WHAT IS NEEDED: Copy each line of the listing that includes "gray".

[Opening DATASET EXCERPTS section]

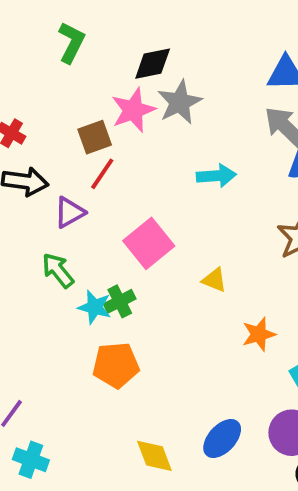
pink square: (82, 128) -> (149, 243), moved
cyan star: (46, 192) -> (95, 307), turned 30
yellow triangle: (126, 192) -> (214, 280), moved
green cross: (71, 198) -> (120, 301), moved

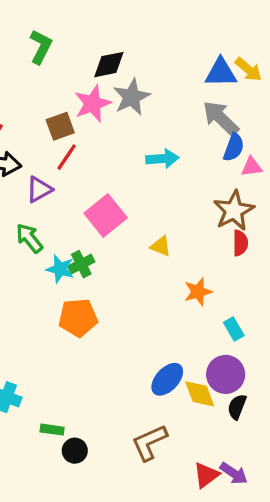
yellow diamond: (154, 456) -> (200, 394), moved

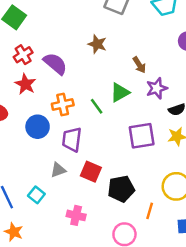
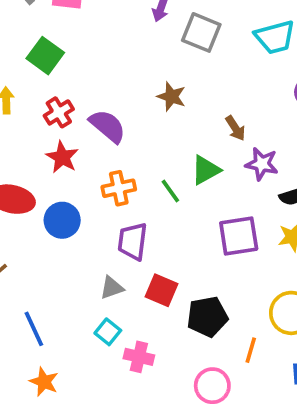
purple star: (157, 88) -> (262, 164), turned 30
blue circle: (38, 127) -> (62, 220), moved
cyan square: (36, 195) -> (108, 332), moved

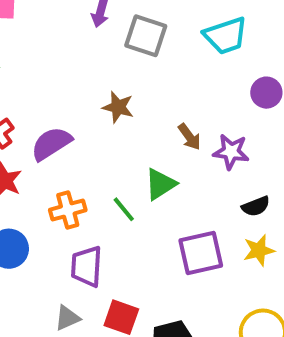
purple semicircle: (108, 126) -> (51, 144), turned -69
purple star: (262, 164) -> (231, 152), moved

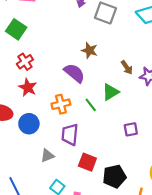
purple semicircle: (51, 144) -> (74, 73), moved, turned 70
purple square: (201, 253) -> (131, 129), size x0.6
gray triangle: (67, 318) -> (47, 156), moved

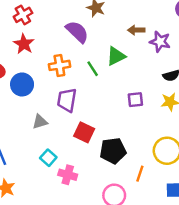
brown arrow: (127, 67) -> (136, 30), turned 120

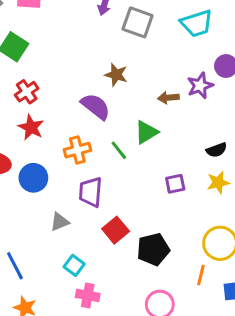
purple star: (160, 42) -> (200, 86), moved, turned -30
red square: (84, 132) -> (116, 230), turned 30
orange line: (140, 174) -> (201, 275), moved
pink cross: (68, 175) -> (88, 295), moved

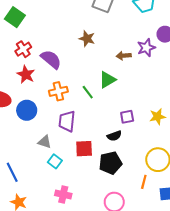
purple semicircle: (96, 106) -> (51, 59), moved
black semicircle: (217, 150) -> (114, 136), moved
gray triangle: (60, 222) -> (45, 142), turned 40
red square: (116, 230) -> (84, 149), turned 36
cyan square: (74, 265) -> (55, 161), moved

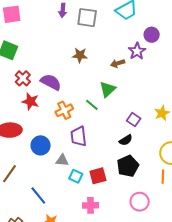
blue circle: (27, 110) -> (41, 145), moved
purple square: (127, 117) -> (134, 120), turned -32
red square: (84, 149) -> (98, 176), moved

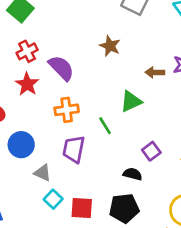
green line: (92, 105) -> (105, 126), moved
black semicircle: (126, 140) -> (133, 174), turned -152

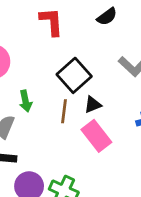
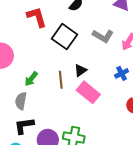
black square: (74, 75) -> (64, 37), moved
green arrow: (26, 101) -> (31, 79), turned 63

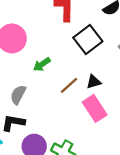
green arrow: (31, 79) -> (42, 64), moved
brown line: (61, 80) -> (69, 85), turned 36

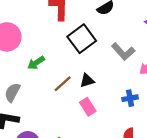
pink rectangle: (95, 108) -> (88, 107), size x0.7

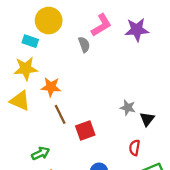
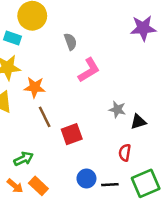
pink L-shape: (101, 25) -> (89, 70), moved
purple star: (137, 30) -> (143, 28), moved
black triangle: (147, 119) -> (138, 122), turned 35

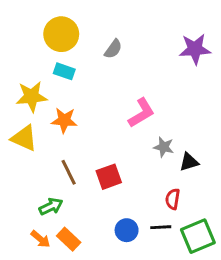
cyan rectangle: (13, 38) -> (64, 71), moved
gray semicircle: (70, 42) -> (113, 49), moved, turned 56
pink L-shape: (89, 70) -> (141, 113), moved
brown line: (45, 117) -> (69, 172), moved
black line: (110, 185) -> (161, 227), moved

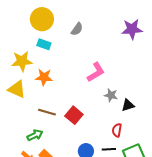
brown line: (69, 172) -> (47, 112), turned -48
red square: (109, 177) -> (74, 115), turned -30

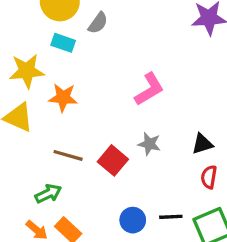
gray semicircle: (77, 29) -> (98, 23), moved
gray star: (111, 95) -> (149, 144), moved
red semicircle: (117, 130) -> (209, 177), moved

[Closing DATASET EXCERPTS section]

OUTPUT FOR THIS TASK:
gray triangle: (67, 318) -> (47, 156), moved
gray triangle: (60, 222) -> (45, 142), turned 40
gray semicircle: (70, 42) -> (113, 49), moved, turned 56
gray semicircle: (77, 29) -> (98, 23), moved
gray star: (111, 95) -> (149, 144), moved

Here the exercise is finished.